**Records shown**
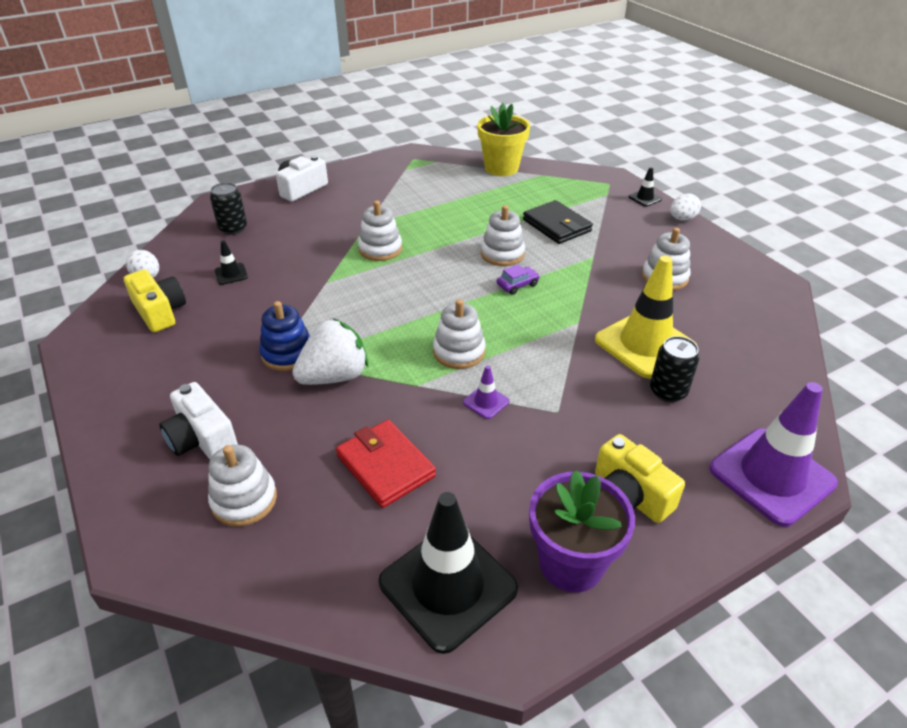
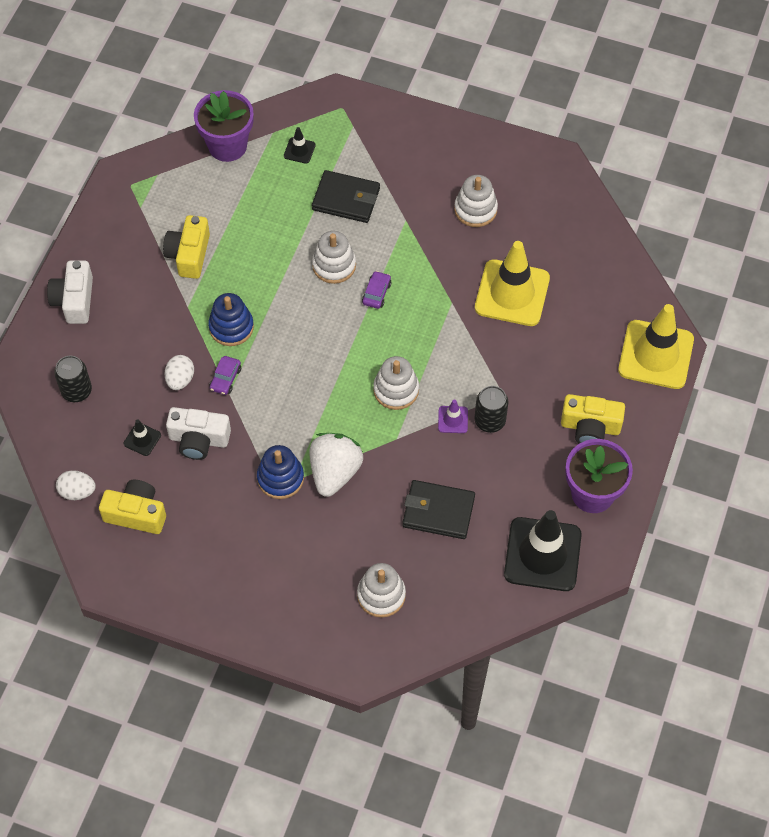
camera: 40 degrees left, 20 degrees up
(202, 438) = (305, 580): white camera -> white camera (199, 440)
(336, 273) = (225, 379): none -> purple car
(380, 249) = (231, 327): white stacking toy -> blue stacking toy
(386, 466) = (438, 511): red wallet -> black wallet
(404, 202) = (189, 254): none -> yellow camera
(501, 168) = (227, 146): yellow flower pot -> purple flower pot
(644, 198) = (388, 111): black traffic cone -> black traffic cone (299, 150)
(668, 391) = (556, 328): black can -> black can (490, 421)
(682, 219) = (438, 122): white egg -> white egg (180, 379)
(771, 476) = (655, 355): purple traffic cone -> yellow traffic cone

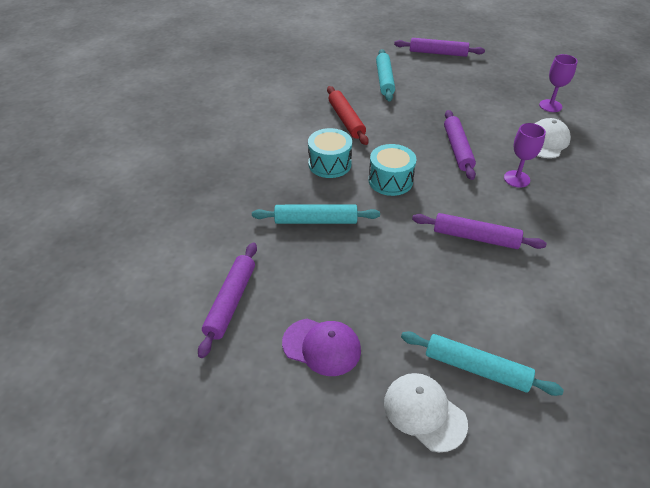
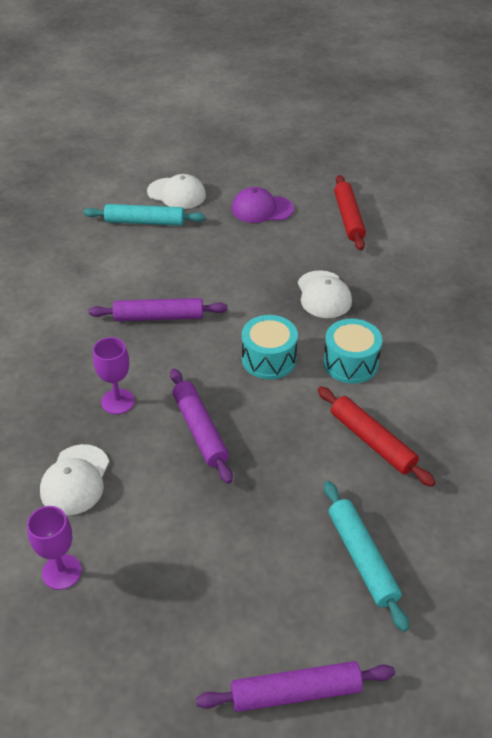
camera: 160 degrees right, 0 degrees up
(231, 302) = (348, 218): purple rolling pin -> red rolling pin
(316, 220) = (323, 295): turquoise rolling pin -> white cap

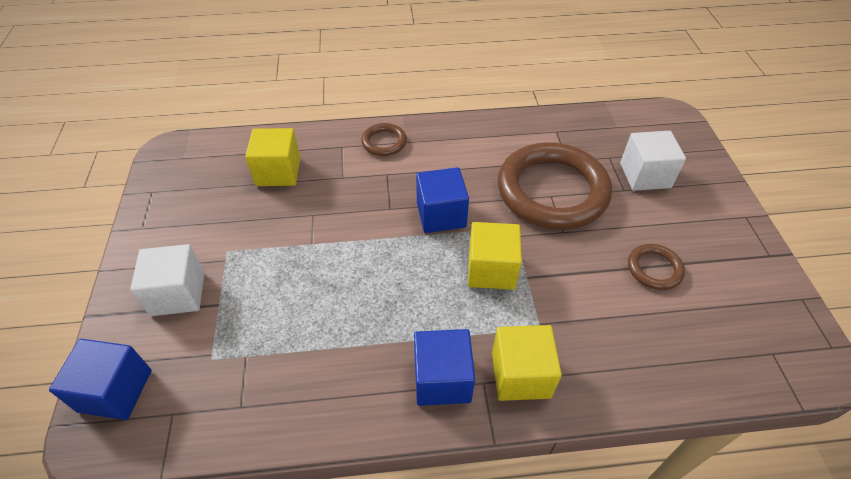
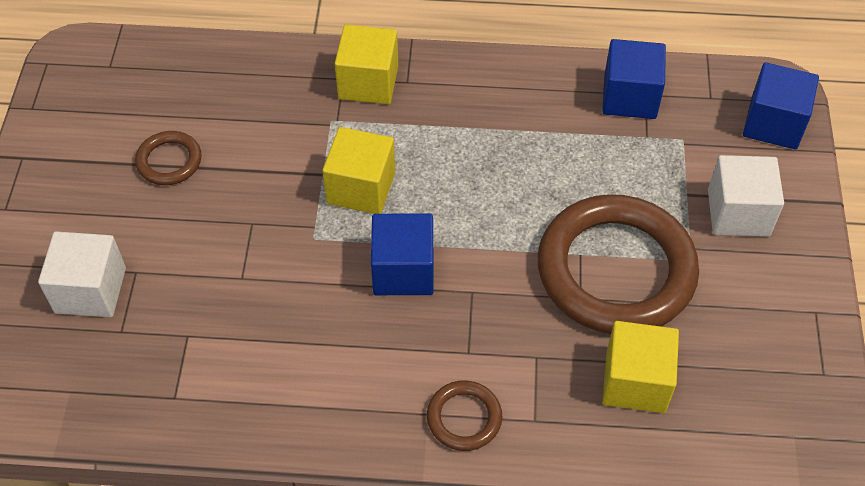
camera: 170 degrees left, 5 degrees up
(442, 379) = (446, 89): blue cube -> blue cube (629, 97)
(552, 191) = (236, 285): brown ring -> brown ring (616, 270)

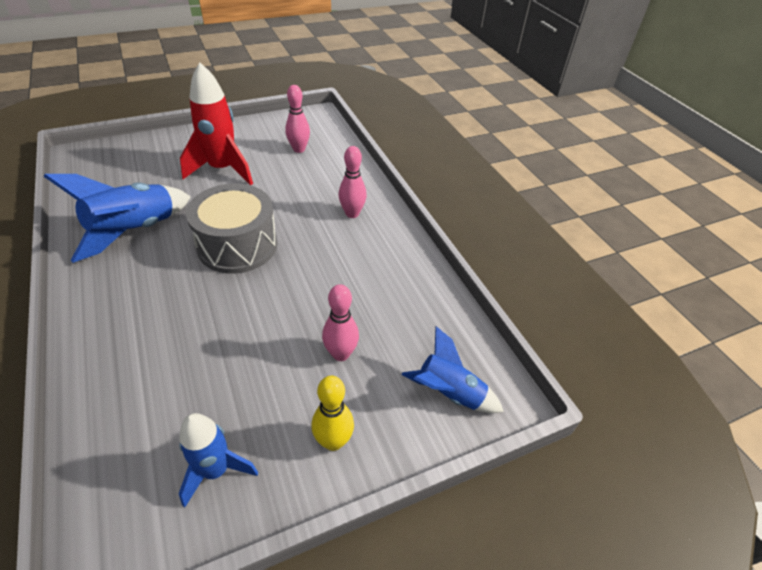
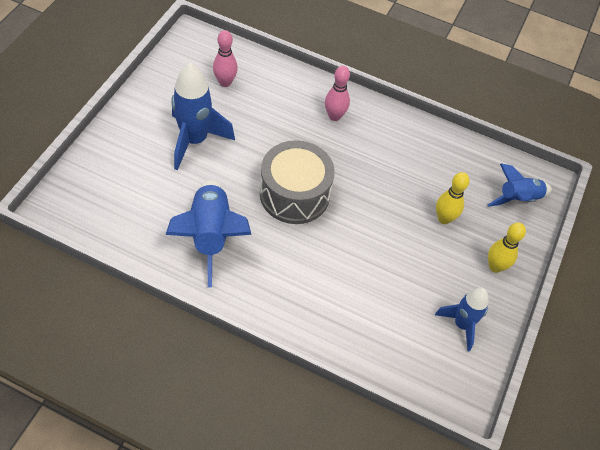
camera: 45 degrees left, 10 degrees up
(223, 170) = (194, 140): red rocket -> blue rocket
(340, 354) = (444, 218): pink bowling pin -> yellow bowling pin

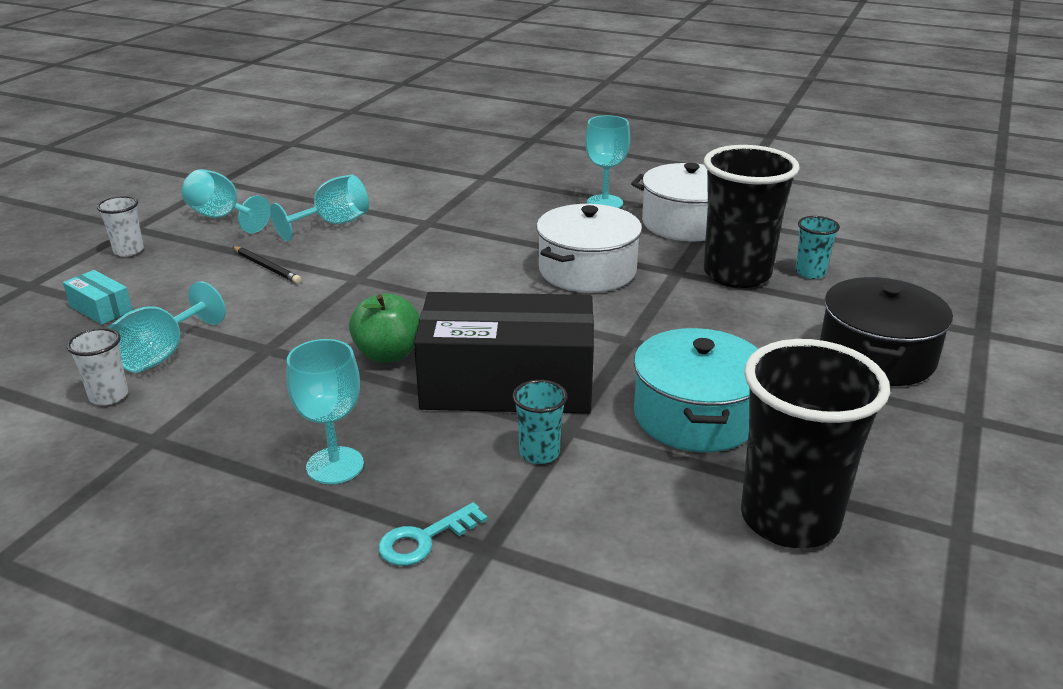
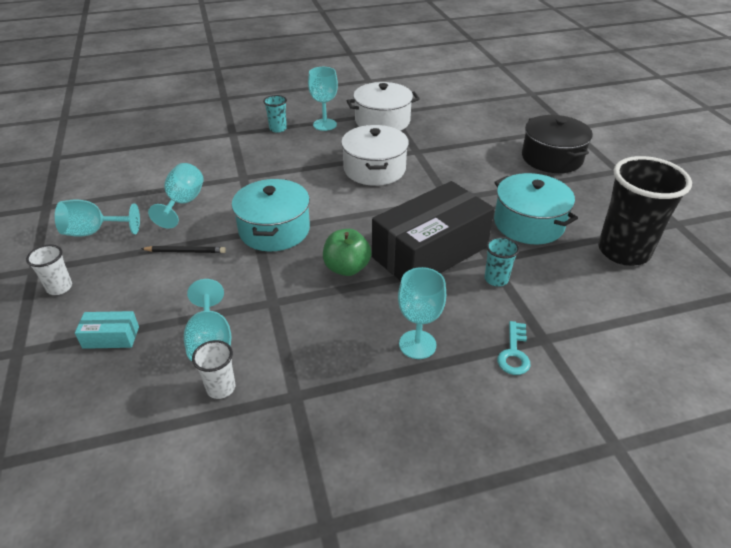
camera: 40 degrees left, 10 degrees up
(376, 284) = (274, 230): none -> turquoise pot
(737, 274) = (444, 141): black cup -> none
(810, 273) = (472, 126): turquoise cup -> turquoise cup (278, 129)

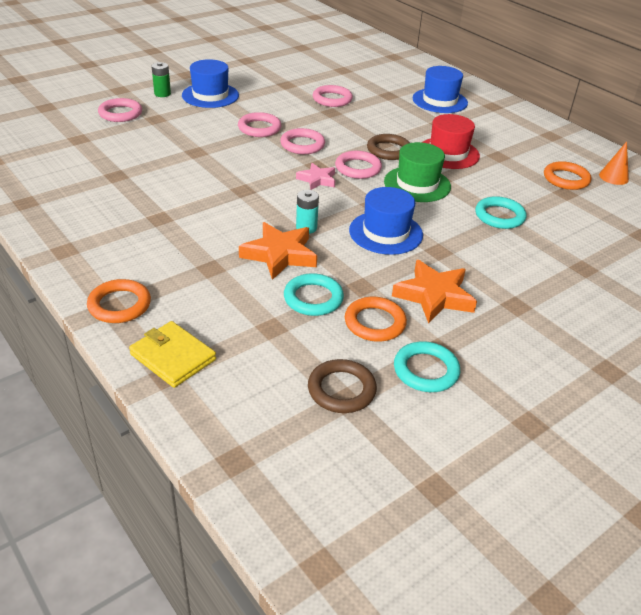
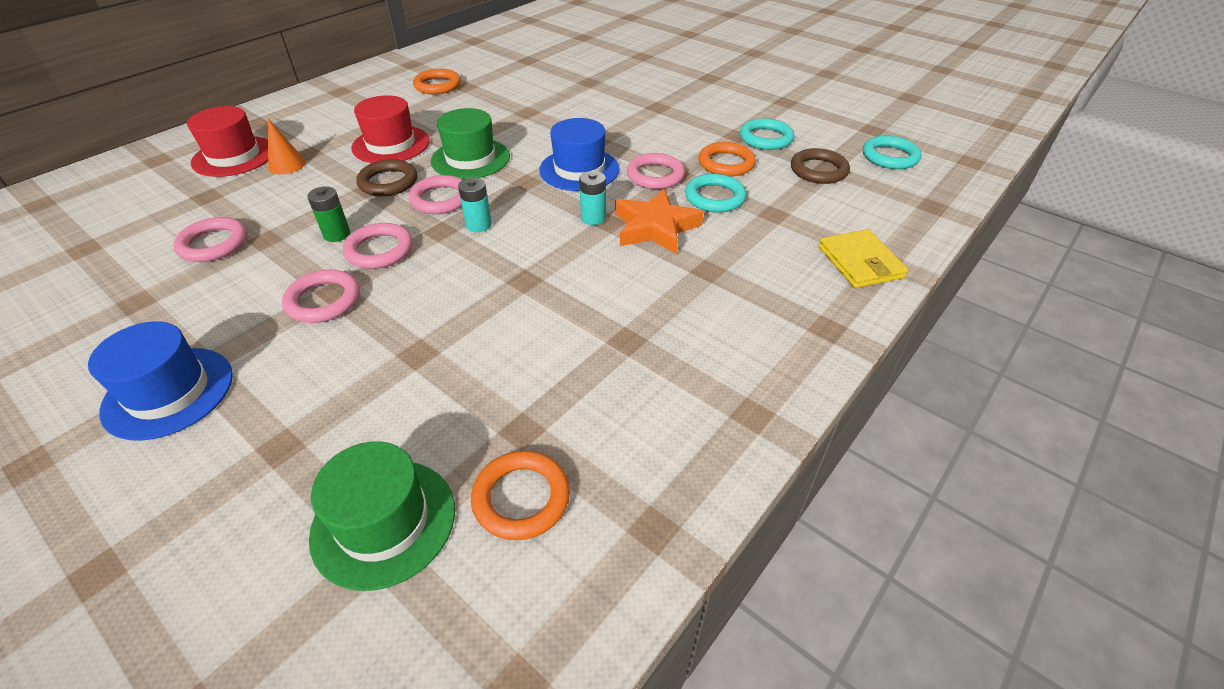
camera: 100 degrees left, 5 degrees up
(92, 139) = (384, 522): none -> green hat
(119, 305) = (818, 322): orange ring -> orange ring (521, 498)
(120, 113) = (248, 518): pink ring -> pink ring (655, 175)
(162, 94) = (143, 475): green battery -> green battery (337, 234)
(173, 357) = (860, 262): yellow wallet -> yellow wallet turned 45 degrees counterclockwise
(317, 180) = (479, 225): pink star -> turquoise battery
(434, 296) = (669, 140): orange star -> none
(440, 101) = (234, 156): blue hat -> red hat
(499, 216) = (521, 115): turquoise ring -> turquoise ring (890, 157)
(613, 177) = (428, 66): orange cone -> orange cone (287, 165)

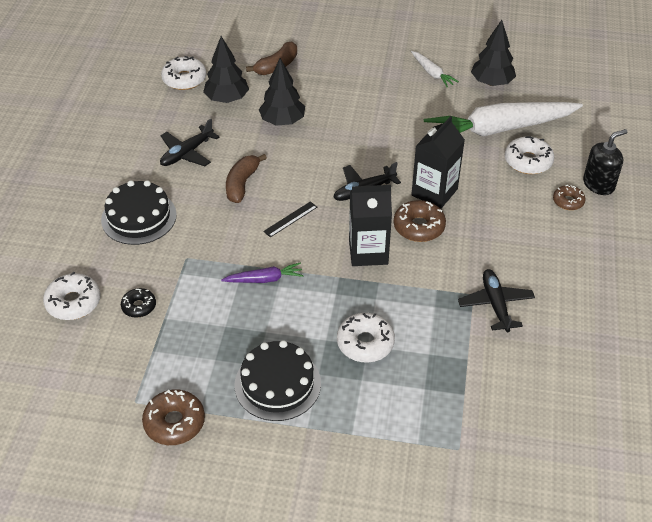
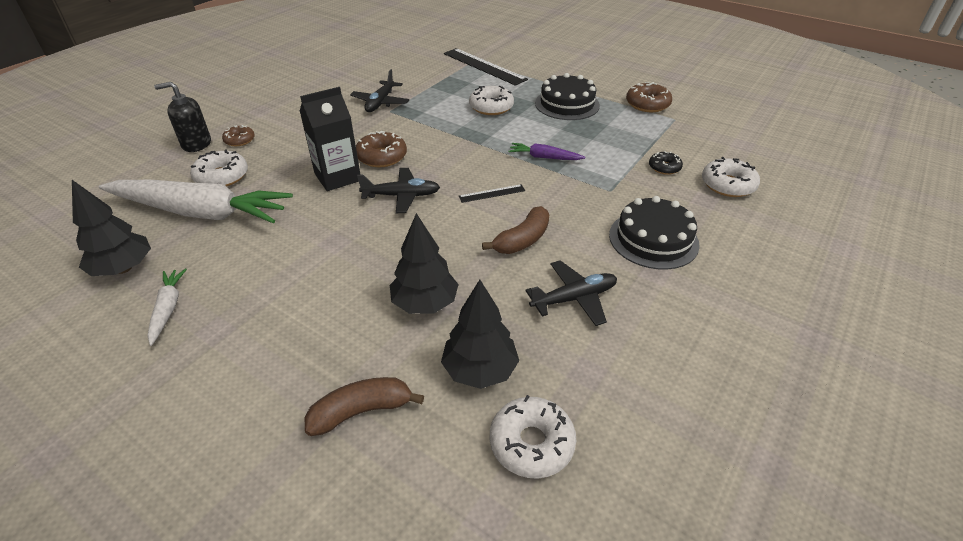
camera: 155 degrees left, 5 degrees down
(368, 252) = (442, 152): black carton -> none
(434, 438) = (484, 66): none -> black ruler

**Instructions to follow**
After counting the lines above that include the word "traffic", give only the number.

**Answer below**
2